For the word "dental", state how many lines of the listing below contain it. Give the number and nothing more.

>>>>

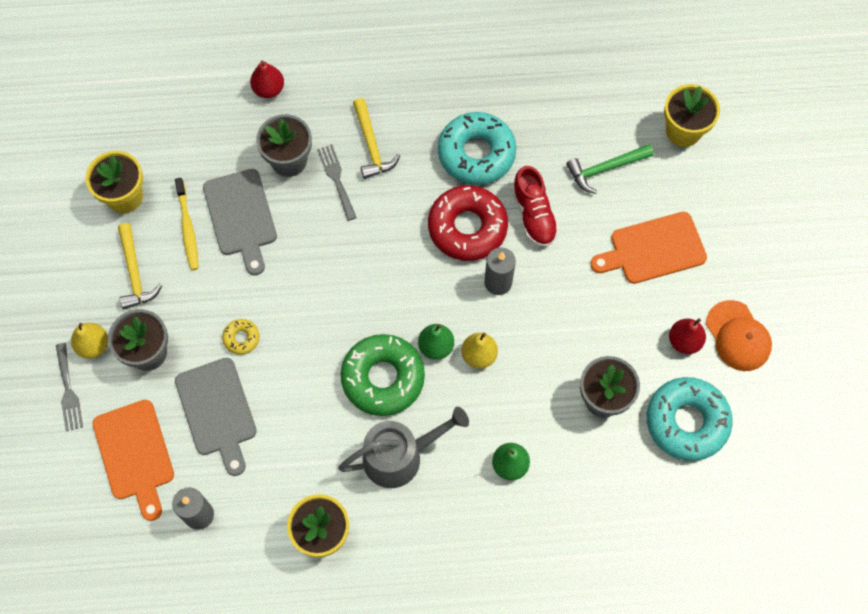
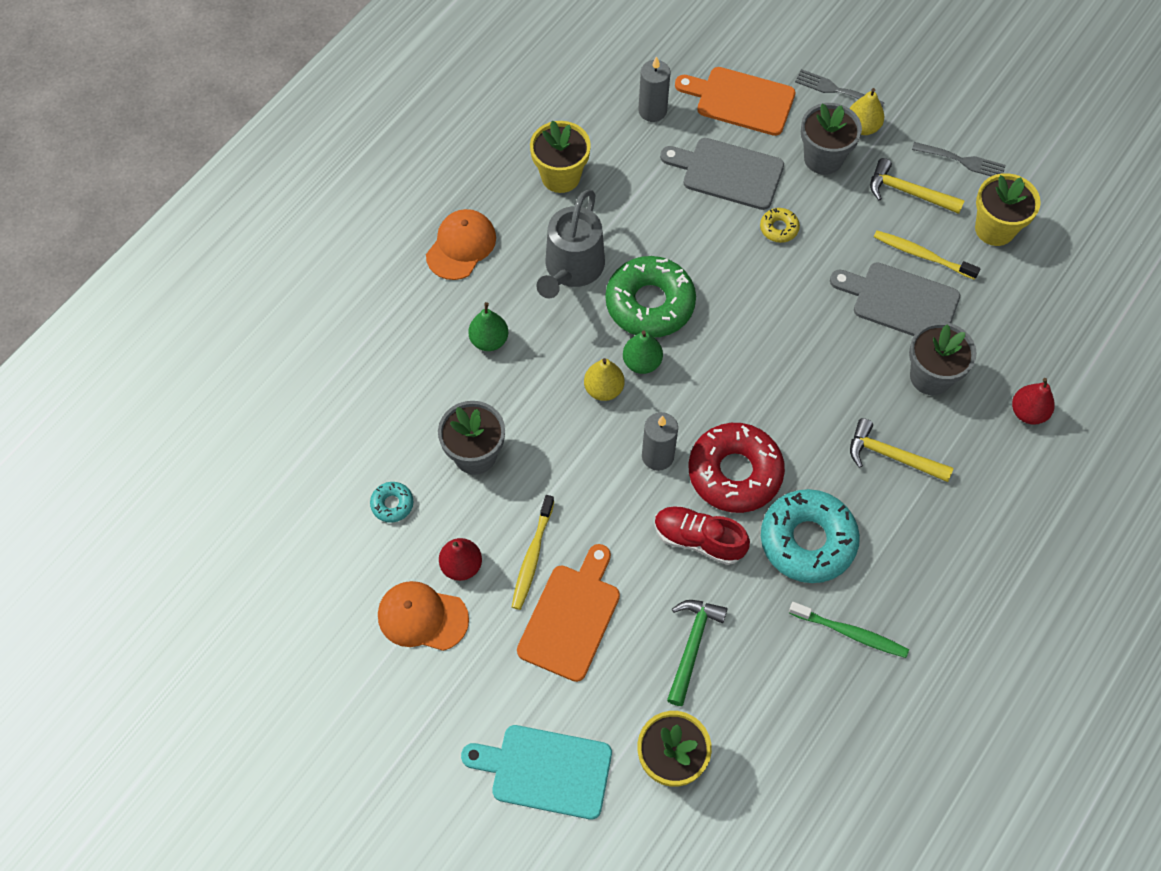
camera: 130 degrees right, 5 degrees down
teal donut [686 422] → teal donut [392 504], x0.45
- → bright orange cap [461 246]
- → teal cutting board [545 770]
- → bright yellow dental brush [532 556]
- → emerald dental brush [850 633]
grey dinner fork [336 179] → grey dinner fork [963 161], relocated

<<<<

* Output below *
2